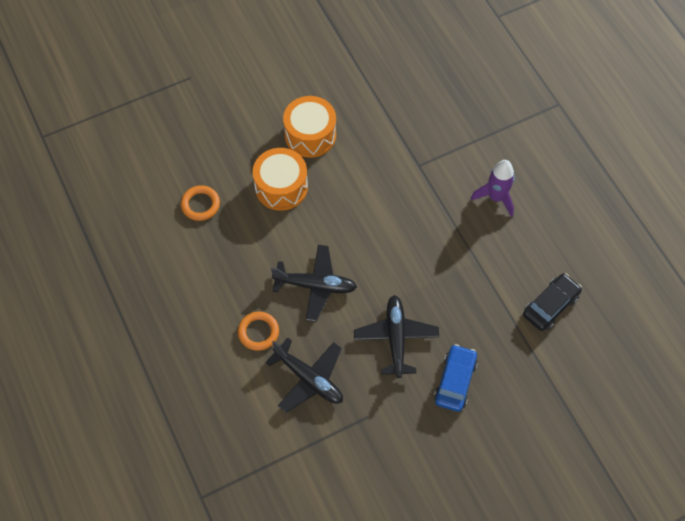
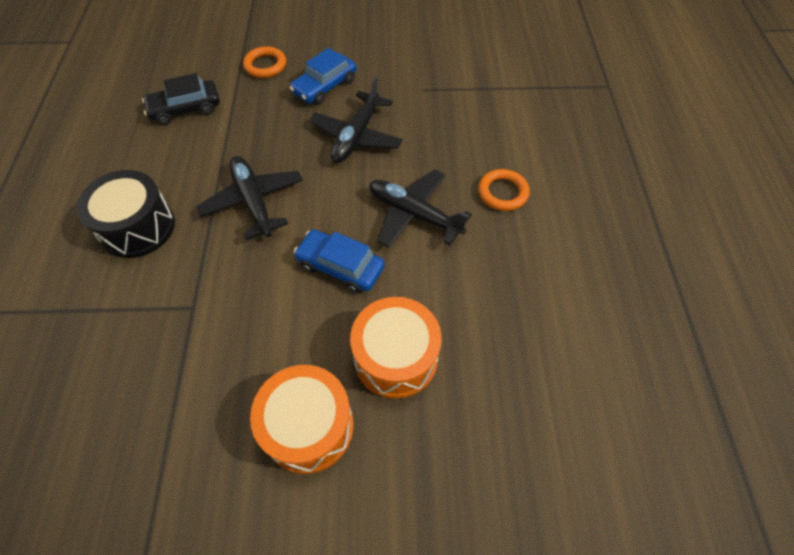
camera: 155 degrees left, 5 degrees down
orange ring [181,185,220,221] -> orange ring moved to [243,46,286,78]
black plane [265,338,343,413] -> black plane moved to [196,156,303,240]
purple rocket [471,160,515,217] -> black drum [77,170,175,258]
none -> blue car [294,229,385,293]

• • •

▶ _What you need to do_: When you copy the listing above, reproduce every line exactly and skip the images.

▶ _Response to this exercise_:
camera: 155 degrees left, 5 degrees down
orange ring [181,185,220,221] -> orange ring moved to [243,46,286,78]
black plane [265,338,343,413] -> black plane moved to [196,156,303,240]
purple rocket [471,160,515,217] -> black drum [77,170,175,258]
none -> blue car [294,229,385,293]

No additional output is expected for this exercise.